> **What to work on**
Count the lines below that contain the word "cream", and reply with that number alone.

> **Records supplied**
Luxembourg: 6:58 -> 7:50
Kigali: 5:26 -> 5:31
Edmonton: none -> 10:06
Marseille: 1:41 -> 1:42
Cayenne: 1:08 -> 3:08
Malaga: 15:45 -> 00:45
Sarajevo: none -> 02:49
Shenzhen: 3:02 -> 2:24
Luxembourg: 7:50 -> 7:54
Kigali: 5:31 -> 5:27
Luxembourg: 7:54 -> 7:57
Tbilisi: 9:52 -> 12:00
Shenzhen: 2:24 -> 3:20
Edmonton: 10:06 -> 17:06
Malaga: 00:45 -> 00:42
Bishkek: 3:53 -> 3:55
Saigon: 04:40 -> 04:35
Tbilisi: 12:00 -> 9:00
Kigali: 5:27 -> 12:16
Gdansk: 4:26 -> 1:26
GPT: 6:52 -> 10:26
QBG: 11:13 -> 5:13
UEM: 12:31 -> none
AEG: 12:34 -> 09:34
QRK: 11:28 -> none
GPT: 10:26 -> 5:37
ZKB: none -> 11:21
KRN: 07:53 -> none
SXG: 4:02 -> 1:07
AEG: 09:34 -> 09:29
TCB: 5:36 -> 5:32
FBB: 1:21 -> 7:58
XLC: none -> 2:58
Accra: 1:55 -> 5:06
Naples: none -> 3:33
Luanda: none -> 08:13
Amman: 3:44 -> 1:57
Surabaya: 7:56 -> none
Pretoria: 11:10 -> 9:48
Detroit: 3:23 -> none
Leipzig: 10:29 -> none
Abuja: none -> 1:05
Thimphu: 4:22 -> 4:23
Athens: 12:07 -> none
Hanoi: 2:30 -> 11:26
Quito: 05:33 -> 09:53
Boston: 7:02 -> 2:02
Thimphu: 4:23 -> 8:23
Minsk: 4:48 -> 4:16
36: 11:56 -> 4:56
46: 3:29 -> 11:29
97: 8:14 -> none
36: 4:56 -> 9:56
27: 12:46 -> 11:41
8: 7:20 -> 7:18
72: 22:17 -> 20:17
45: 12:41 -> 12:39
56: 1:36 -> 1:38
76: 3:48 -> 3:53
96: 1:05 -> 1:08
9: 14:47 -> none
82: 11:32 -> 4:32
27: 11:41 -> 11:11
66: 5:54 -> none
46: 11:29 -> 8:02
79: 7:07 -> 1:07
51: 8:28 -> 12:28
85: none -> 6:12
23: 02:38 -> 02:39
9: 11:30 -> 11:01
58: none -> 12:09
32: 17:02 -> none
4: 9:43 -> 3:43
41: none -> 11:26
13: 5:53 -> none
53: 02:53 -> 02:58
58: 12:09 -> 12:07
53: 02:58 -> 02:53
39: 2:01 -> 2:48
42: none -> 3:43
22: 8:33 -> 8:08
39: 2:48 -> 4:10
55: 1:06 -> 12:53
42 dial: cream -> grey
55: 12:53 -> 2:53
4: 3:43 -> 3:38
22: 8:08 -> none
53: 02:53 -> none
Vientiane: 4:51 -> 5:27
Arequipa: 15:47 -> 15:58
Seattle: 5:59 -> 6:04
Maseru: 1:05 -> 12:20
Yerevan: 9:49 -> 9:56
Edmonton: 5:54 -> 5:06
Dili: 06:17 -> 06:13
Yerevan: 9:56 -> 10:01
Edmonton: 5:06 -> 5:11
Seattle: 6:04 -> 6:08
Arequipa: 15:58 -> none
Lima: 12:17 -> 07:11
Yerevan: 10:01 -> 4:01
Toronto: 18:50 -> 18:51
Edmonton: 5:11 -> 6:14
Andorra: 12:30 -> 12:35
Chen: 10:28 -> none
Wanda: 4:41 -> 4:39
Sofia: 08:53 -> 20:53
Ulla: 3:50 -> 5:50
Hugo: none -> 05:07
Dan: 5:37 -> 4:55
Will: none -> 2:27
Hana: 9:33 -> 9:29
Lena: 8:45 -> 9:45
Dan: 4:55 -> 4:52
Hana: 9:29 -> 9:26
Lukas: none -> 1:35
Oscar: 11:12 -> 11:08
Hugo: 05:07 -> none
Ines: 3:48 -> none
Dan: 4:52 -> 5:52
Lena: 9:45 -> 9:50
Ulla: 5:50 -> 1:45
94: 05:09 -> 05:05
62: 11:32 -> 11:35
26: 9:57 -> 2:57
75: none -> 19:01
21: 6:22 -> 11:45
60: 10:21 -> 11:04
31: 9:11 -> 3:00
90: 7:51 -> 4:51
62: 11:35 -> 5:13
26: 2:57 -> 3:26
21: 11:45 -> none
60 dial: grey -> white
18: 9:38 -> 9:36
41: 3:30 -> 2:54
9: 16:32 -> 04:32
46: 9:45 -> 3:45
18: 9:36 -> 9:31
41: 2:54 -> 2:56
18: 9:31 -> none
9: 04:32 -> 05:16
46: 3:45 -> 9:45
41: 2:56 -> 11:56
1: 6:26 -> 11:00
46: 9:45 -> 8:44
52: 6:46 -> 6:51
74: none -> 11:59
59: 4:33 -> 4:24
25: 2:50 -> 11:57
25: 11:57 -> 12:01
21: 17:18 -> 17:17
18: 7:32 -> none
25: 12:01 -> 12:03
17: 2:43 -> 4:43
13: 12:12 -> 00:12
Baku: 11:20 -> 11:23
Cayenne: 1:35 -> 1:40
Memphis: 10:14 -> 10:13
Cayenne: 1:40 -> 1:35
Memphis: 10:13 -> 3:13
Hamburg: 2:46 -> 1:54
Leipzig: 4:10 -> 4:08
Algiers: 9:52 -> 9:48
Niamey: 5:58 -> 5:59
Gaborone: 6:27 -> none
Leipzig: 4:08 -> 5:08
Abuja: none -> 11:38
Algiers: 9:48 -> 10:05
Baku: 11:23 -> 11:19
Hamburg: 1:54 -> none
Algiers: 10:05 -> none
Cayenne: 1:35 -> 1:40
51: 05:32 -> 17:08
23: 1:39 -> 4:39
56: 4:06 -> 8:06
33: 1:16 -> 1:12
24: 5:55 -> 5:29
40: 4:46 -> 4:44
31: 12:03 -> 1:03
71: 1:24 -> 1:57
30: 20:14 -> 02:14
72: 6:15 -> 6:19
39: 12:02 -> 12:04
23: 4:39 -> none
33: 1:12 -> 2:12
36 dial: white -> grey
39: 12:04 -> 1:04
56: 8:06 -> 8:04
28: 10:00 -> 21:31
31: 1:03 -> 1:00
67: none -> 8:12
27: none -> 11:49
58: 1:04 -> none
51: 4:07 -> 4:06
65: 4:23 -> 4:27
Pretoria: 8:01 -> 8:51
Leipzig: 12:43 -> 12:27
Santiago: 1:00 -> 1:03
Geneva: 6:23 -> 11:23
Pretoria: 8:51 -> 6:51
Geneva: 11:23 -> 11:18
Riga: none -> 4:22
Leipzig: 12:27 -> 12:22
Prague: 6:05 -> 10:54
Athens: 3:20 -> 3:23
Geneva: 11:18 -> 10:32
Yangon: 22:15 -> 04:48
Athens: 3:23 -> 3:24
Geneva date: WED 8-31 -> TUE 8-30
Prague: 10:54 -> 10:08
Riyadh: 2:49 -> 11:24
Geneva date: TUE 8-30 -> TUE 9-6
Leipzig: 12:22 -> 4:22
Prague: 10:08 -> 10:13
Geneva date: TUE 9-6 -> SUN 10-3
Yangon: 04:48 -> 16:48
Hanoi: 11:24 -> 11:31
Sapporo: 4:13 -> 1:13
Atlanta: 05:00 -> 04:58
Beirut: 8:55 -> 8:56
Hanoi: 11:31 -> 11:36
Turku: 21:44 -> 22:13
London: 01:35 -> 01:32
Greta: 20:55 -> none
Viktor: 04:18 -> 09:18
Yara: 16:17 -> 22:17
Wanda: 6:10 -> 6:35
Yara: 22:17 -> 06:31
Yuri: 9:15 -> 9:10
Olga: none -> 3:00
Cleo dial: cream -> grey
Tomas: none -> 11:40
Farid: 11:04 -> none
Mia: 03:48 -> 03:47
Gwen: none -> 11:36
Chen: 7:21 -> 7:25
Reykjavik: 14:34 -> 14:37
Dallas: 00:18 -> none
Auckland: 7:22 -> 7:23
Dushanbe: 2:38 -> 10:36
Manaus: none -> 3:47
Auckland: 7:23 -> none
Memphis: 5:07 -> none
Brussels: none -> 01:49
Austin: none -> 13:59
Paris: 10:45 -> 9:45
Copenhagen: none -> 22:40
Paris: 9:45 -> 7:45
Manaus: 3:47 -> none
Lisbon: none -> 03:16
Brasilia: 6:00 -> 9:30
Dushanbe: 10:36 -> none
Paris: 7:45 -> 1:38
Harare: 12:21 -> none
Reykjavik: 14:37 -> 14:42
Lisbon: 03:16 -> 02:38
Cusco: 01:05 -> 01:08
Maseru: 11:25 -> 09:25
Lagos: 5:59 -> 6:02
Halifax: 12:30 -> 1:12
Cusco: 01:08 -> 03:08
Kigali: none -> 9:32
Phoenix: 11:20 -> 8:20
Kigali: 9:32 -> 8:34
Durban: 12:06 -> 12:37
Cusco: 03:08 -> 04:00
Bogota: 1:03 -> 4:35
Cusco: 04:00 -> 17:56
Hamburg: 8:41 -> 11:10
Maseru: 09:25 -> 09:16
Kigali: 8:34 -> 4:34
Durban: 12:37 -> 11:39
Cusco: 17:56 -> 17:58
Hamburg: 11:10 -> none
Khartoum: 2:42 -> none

> **Response for this exercise**
2